═══ Listed records ═══

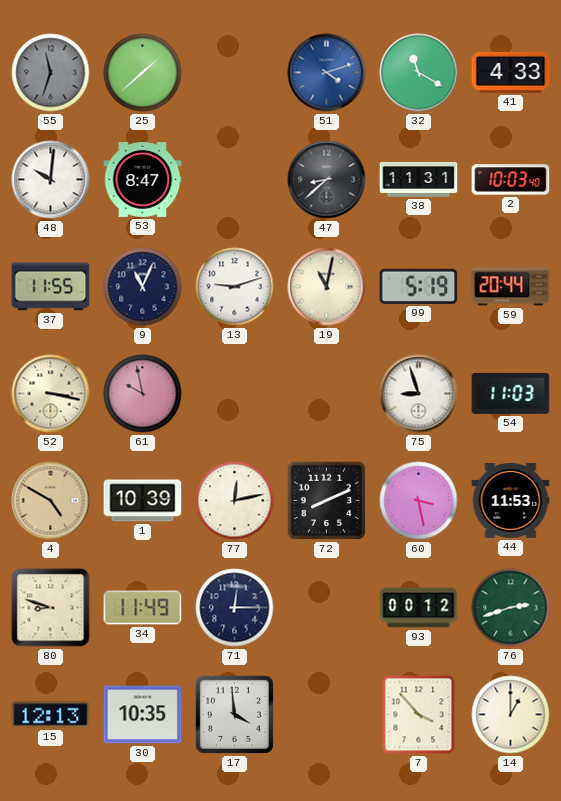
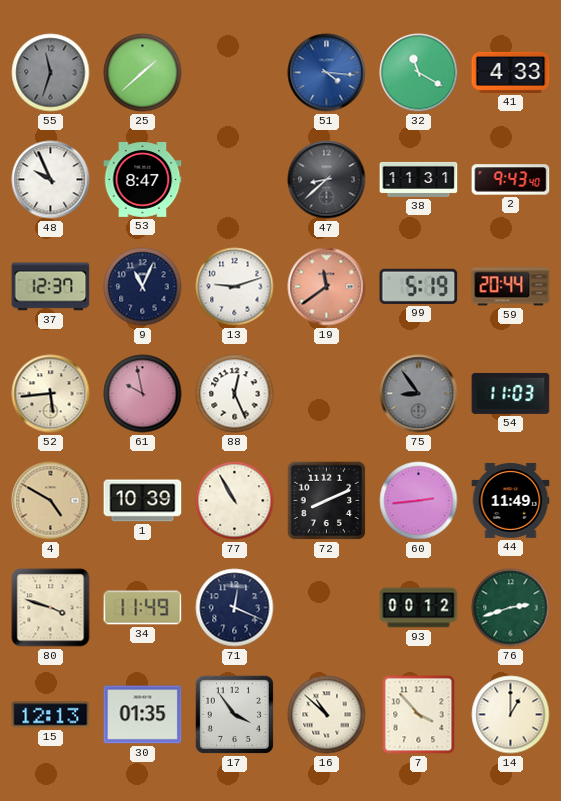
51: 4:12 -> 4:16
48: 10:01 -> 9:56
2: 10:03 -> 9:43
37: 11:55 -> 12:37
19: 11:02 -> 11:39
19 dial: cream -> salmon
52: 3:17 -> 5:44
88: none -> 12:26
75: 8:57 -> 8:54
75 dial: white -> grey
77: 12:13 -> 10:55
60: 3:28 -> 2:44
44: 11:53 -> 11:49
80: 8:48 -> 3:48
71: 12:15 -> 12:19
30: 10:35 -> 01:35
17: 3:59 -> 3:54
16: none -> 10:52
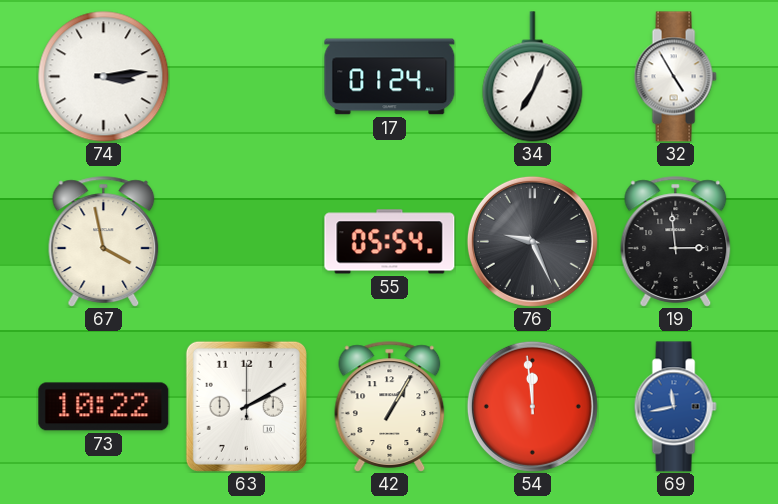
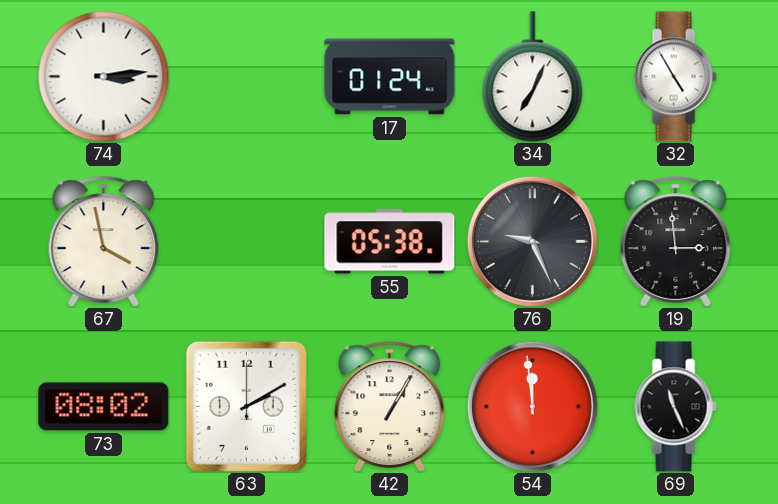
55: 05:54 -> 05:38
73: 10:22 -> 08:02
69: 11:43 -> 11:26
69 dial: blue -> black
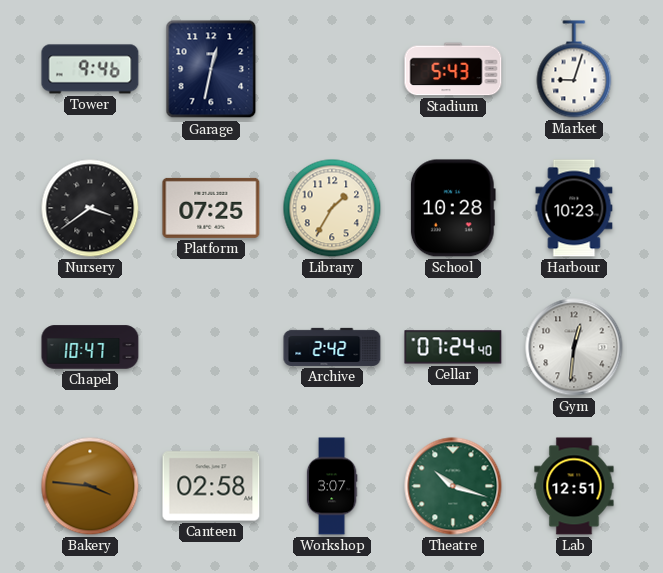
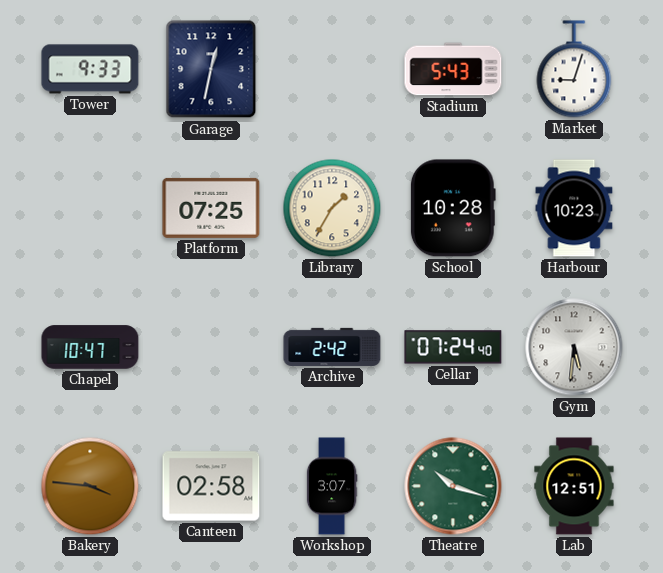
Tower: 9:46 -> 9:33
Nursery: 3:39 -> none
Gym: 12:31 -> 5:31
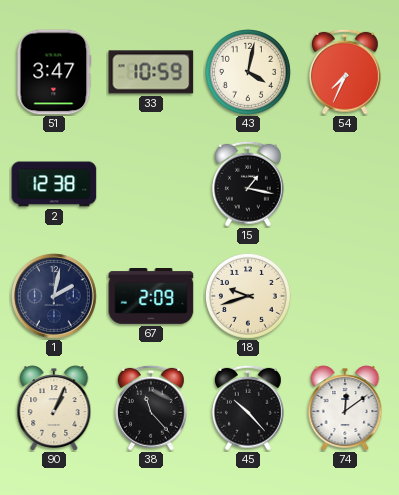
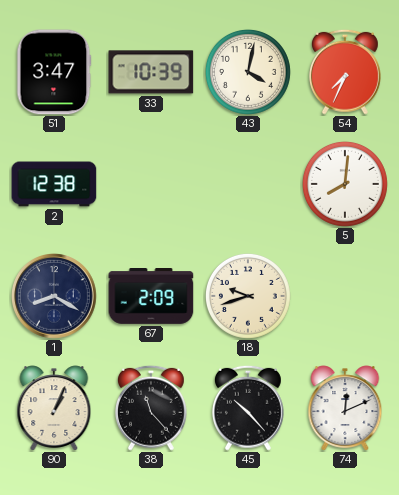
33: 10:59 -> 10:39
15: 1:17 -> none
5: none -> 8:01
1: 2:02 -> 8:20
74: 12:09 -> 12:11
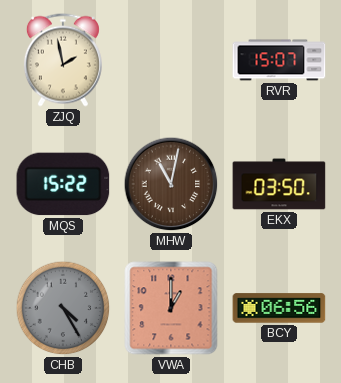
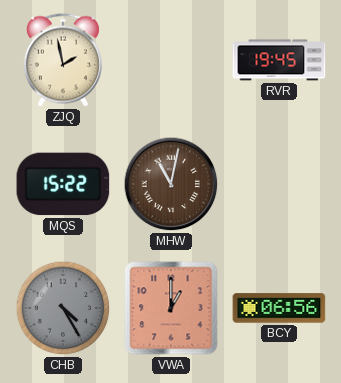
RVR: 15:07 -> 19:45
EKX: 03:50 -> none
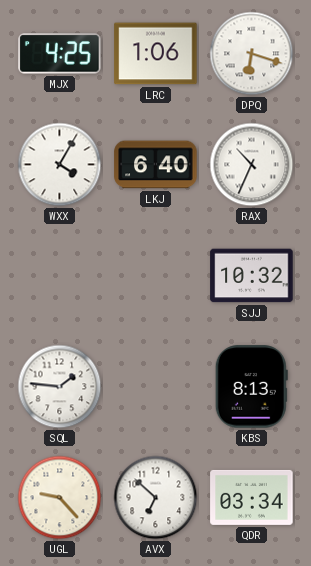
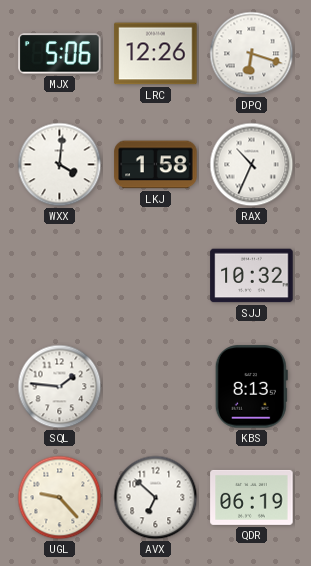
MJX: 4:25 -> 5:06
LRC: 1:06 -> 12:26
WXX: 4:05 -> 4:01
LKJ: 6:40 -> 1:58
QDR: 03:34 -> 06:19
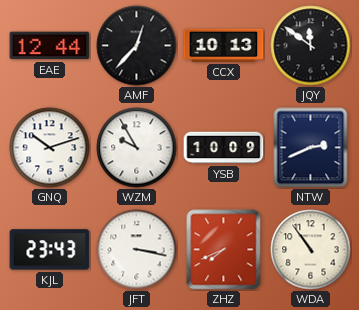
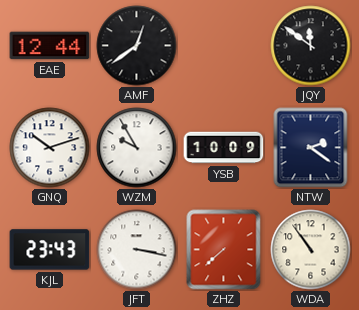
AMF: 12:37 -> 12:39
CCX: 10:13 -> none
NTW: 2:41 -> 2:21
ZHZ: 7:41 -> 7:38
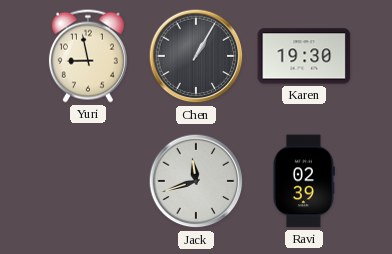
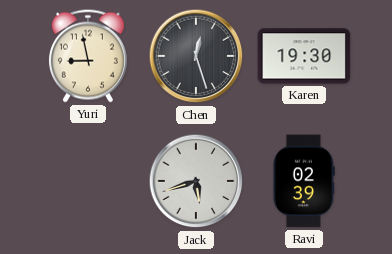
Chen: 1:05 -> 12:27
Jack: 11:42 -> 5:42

═══

To do: Count how many lines in the items above contain the string "dial", treating case as significant, and reply with only the number.

Finished answer: 3